HOW TO COMPLETE THIS TASK |
Although the data below contains pictures, please reproduce only its words, exactly.

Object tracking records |

|---|

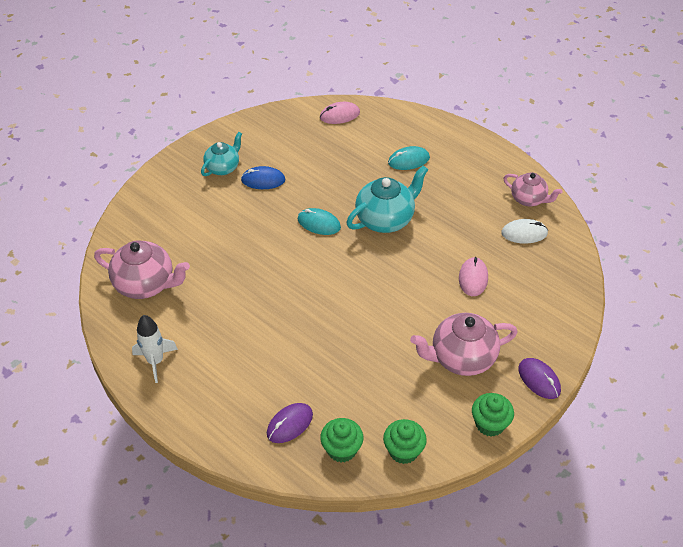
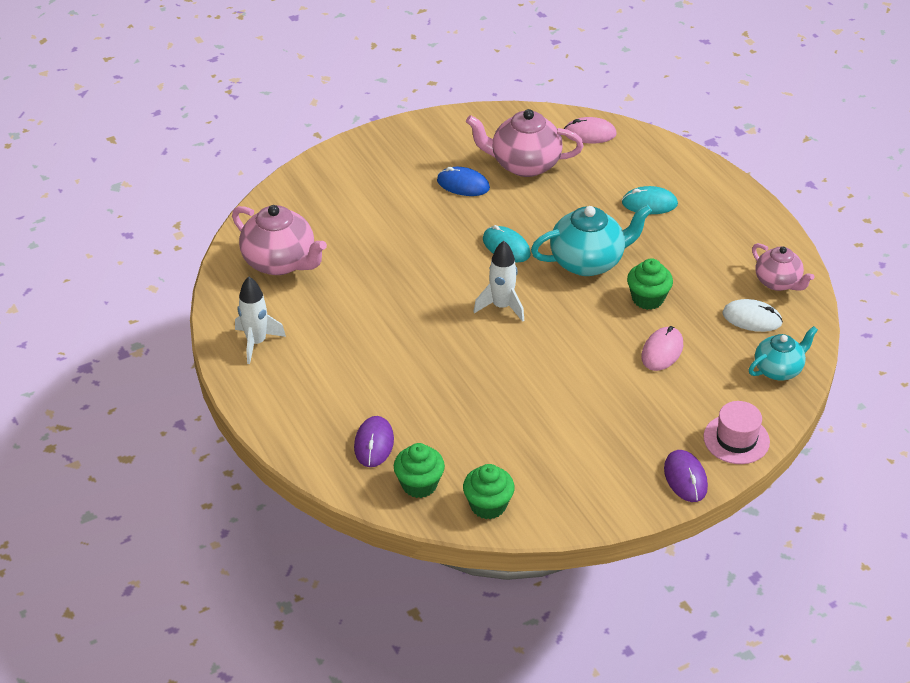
camera: 20 degrees right, 5 degrees down
(223, 167) = (422, 160): turquoise teapot -> turquoise teapot (778, 369)
(289, 424) = (374, 444): purple mouse -> purple mouse turned 60 degrees counterclockwise
(337, 274) = (501, 306): none -> white rocket
(461, 358) = (604, 431): pink teapot -> pink teapot (524, 164)
(490, 424) = (602, 507): green cupcake -> green cupcake (647, 299)
(560, 335) = (736, 439): none -> pink hat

|---|

OUTPUT OF THE EXERCISE |
camera: 20 degrees right, 5 degrees down
(223, 167) = (422, 160): turquoise teapot -> turquoise teapot (778, 369)
(289, 424) = (374, 444): purple mouse -> purple mouse turned 60 degrees counterclockwise
(337, 274) = (501, 306): none -> white rocket
(461, 358) = (604, 431): pink teapot -> pink teapot (524, 164)
(490, 424) = (602, 507): green cupcake -> green cupcake (647, 299)
(560, 335) = (736, 439): none -> pink hat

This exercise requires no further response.